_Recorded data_
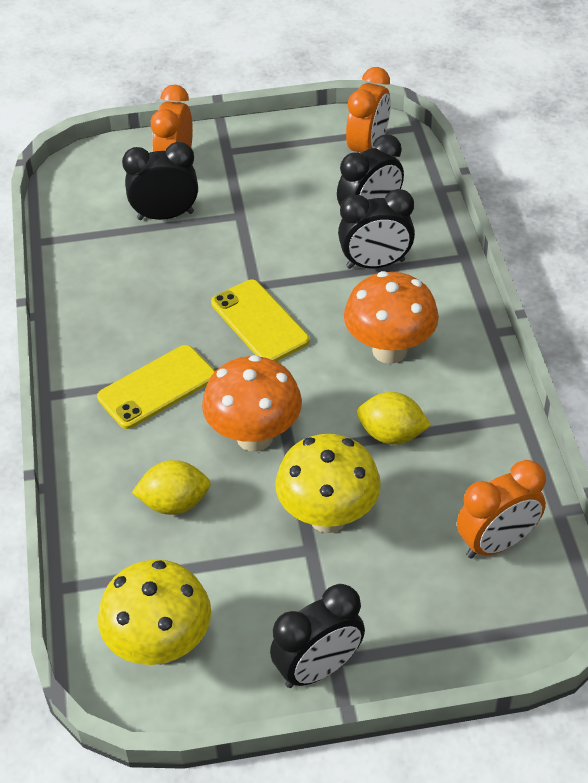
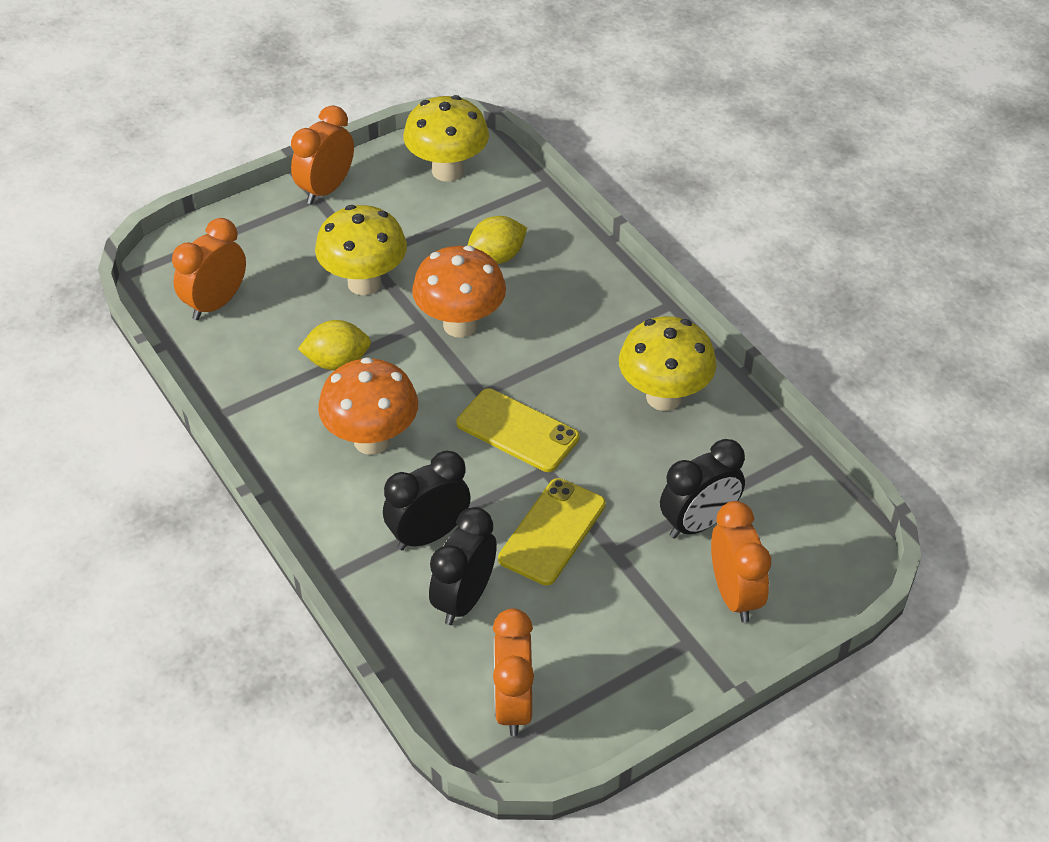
camera: 155 degrees right, 0 degrees up
(118, 313) = (664, 397): none -> yellow mushroom
(157, 387) = (575, 340): yellow phone -> yellow phone (552, 532)
(318, 669) = (326, 189): black clock -> orange clock

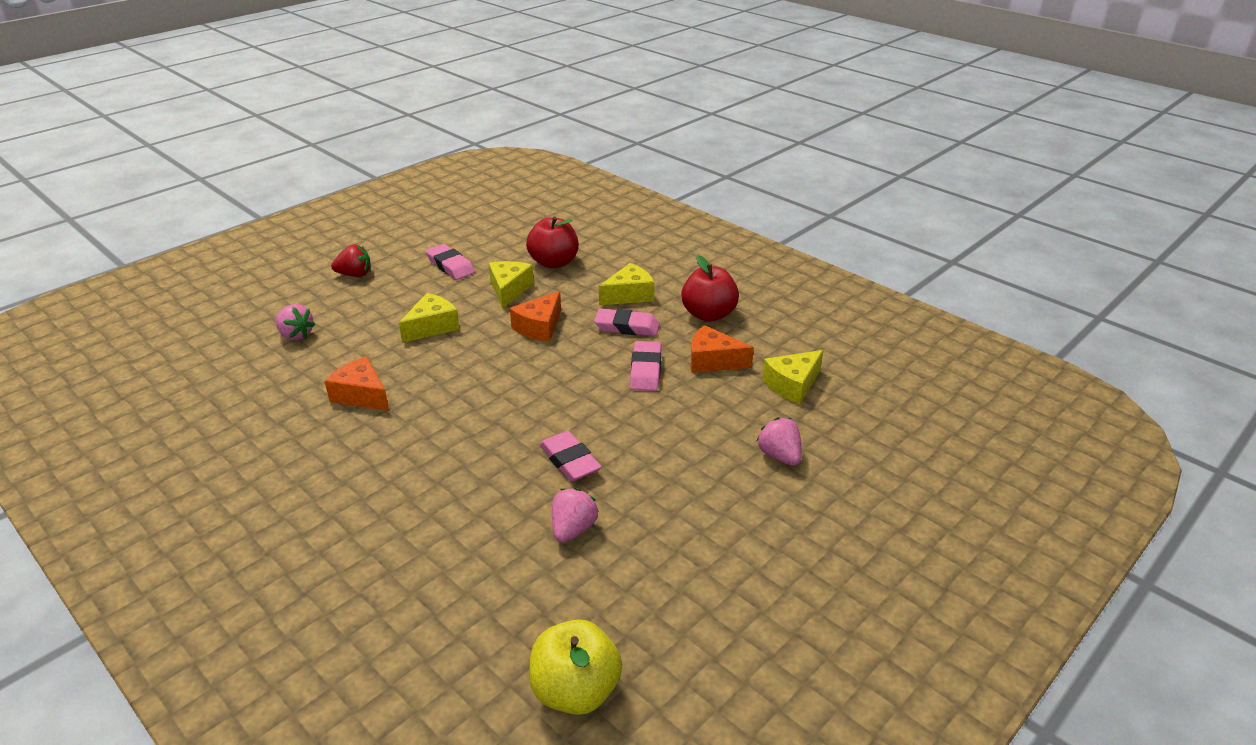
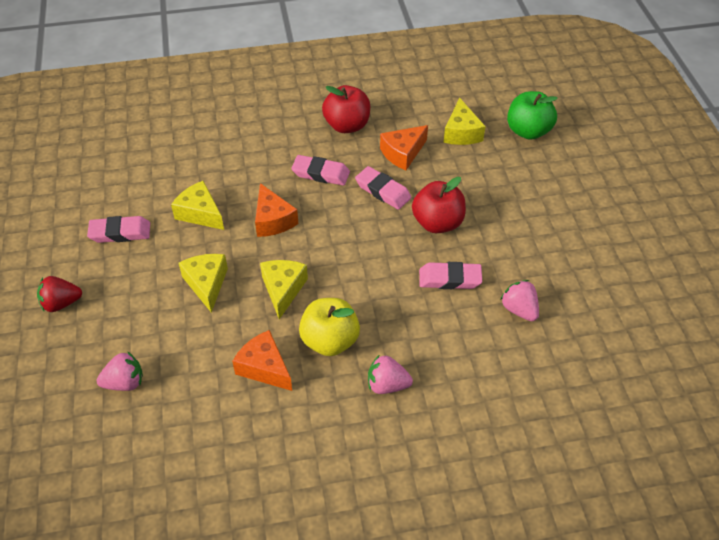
camera: 55 degrees left, 15 degrees up
(355, 275) = (61, 303): red strawberry -> red strawberry turned 135 degrees counterclockwise
(361, 395) = (264, 368): orange cheese -> orange cheese turned 60 degrees clockwise
(554, 263) = (187, 169): red apple -> red apple (437, 223)
(575, 691) = (655, 372): yellow apple -> yellow apple (330, 341)
(627, 327) = (321, 173): pink eraser -> pink eraser turned 60 degrees clockwise
(629, 295) = (280, 151): yellow cheese -> yellow cheese (283, 289)
(779, 456) = (524, 178): pink strawberry -> pink strawberry (387, 385)
(859, 430) = (528, 131): none -> green apple

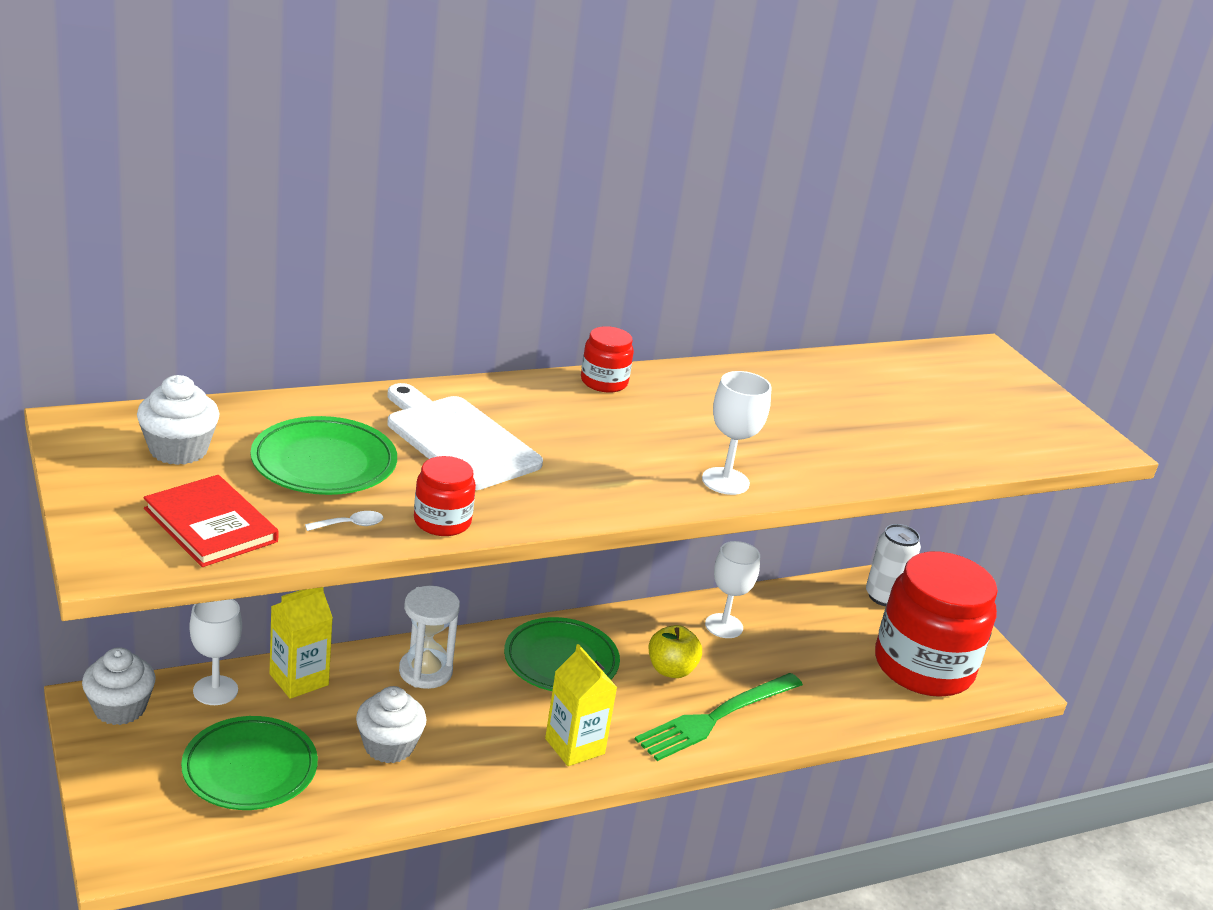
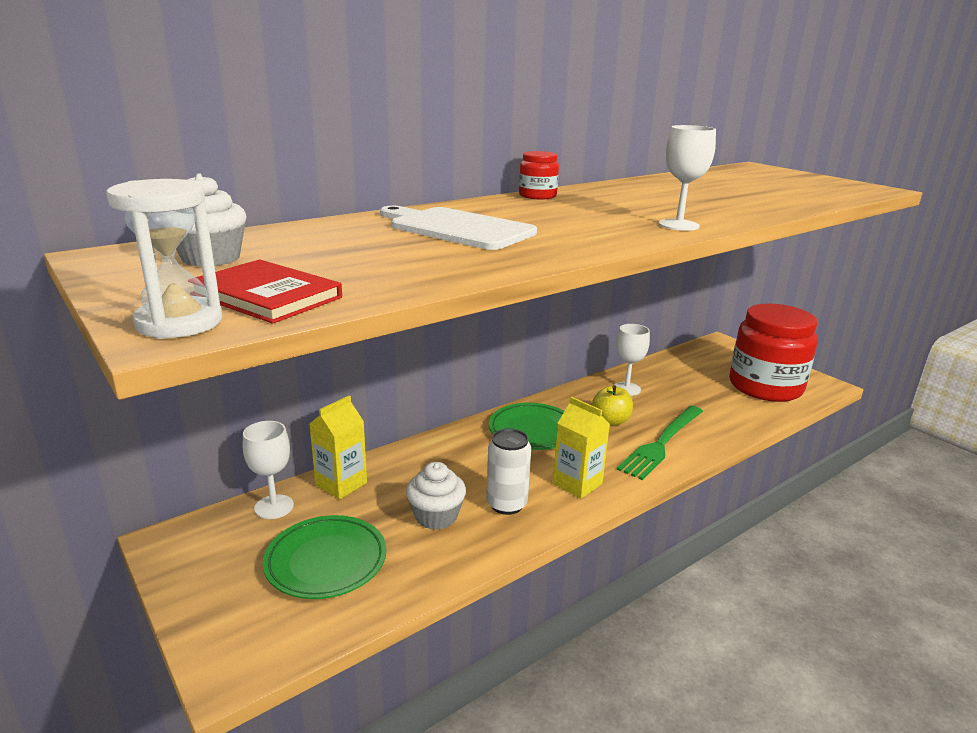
camera: 10 degrees left, 5 degrees down
(120, 708) = (192, 539): white cupcake -> none
(324, 463) = (353, 251): green plate -> none
(350, 525) = (405, 279): white spoon -> none
(425, 671) = (438, 458): white hourglass -> white hourglass (179, 322)
(442, 521) = (485, 268): red jar -> none
(884, 597) = (710, 355): white can -> white can (506, 504)

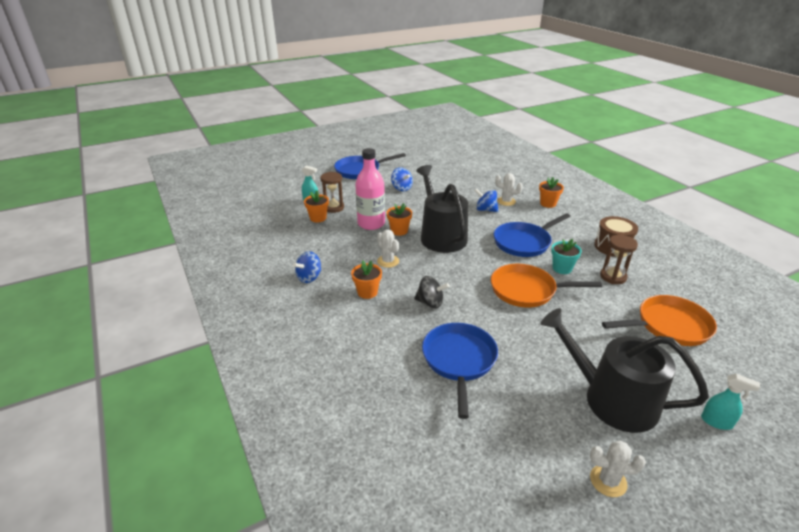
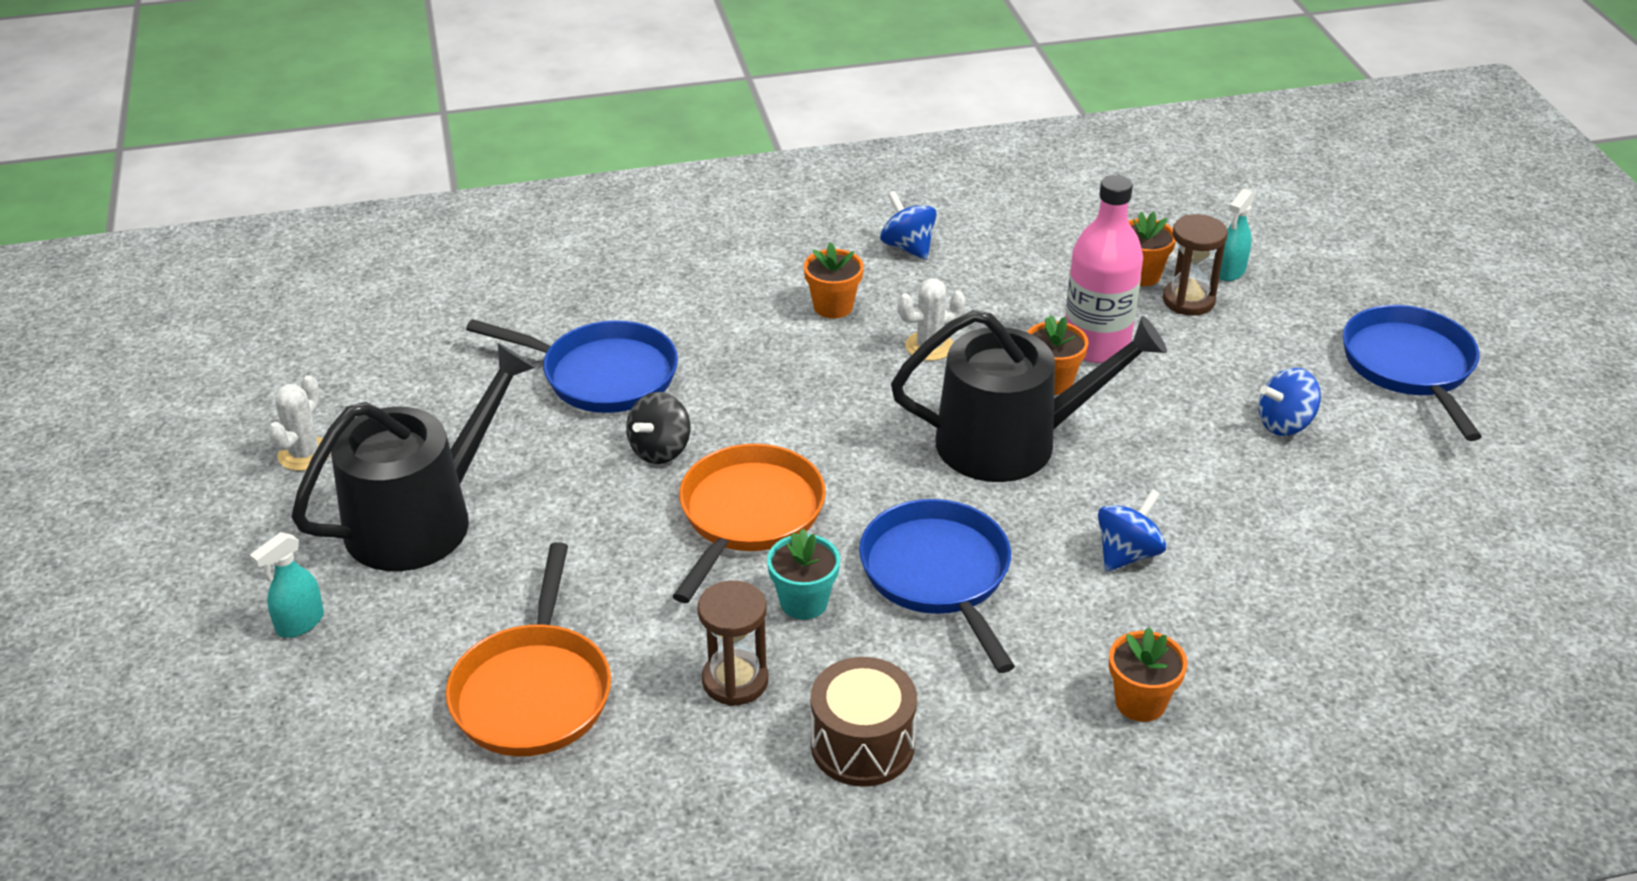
camera: 105 degrees right, 5 degrees up
(430, 303) = (768, 375): black spinning top -> black spinning top (660, 450)
(506, 201) = (1172, 612): white cactus -> none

_Exercise directions_
Give back the records above exactly, limited to the lines between the one holding "(554, 263) = (187, 169): red" and the one holding "(859, 430) = (528, 131): none -> green apple", inclusive.

_Response_
(554, 263) = (187, 169): red apple -> red apple (437, 223)
(575, 691) = (655, 372): yellow apple -> yellow apple (330, 341)
(627, 327) = (321, 173): pink eraser -> pink eraser turned 60 degrees clockwise
(629, 295) = (280, 151): yellow cheese -> yellow cheese (283, 289)
(779, 456) = (524, 178): pink strawberry -> pink strawberry (387, 385)
(859, 430) = (528, 131): none -> green apple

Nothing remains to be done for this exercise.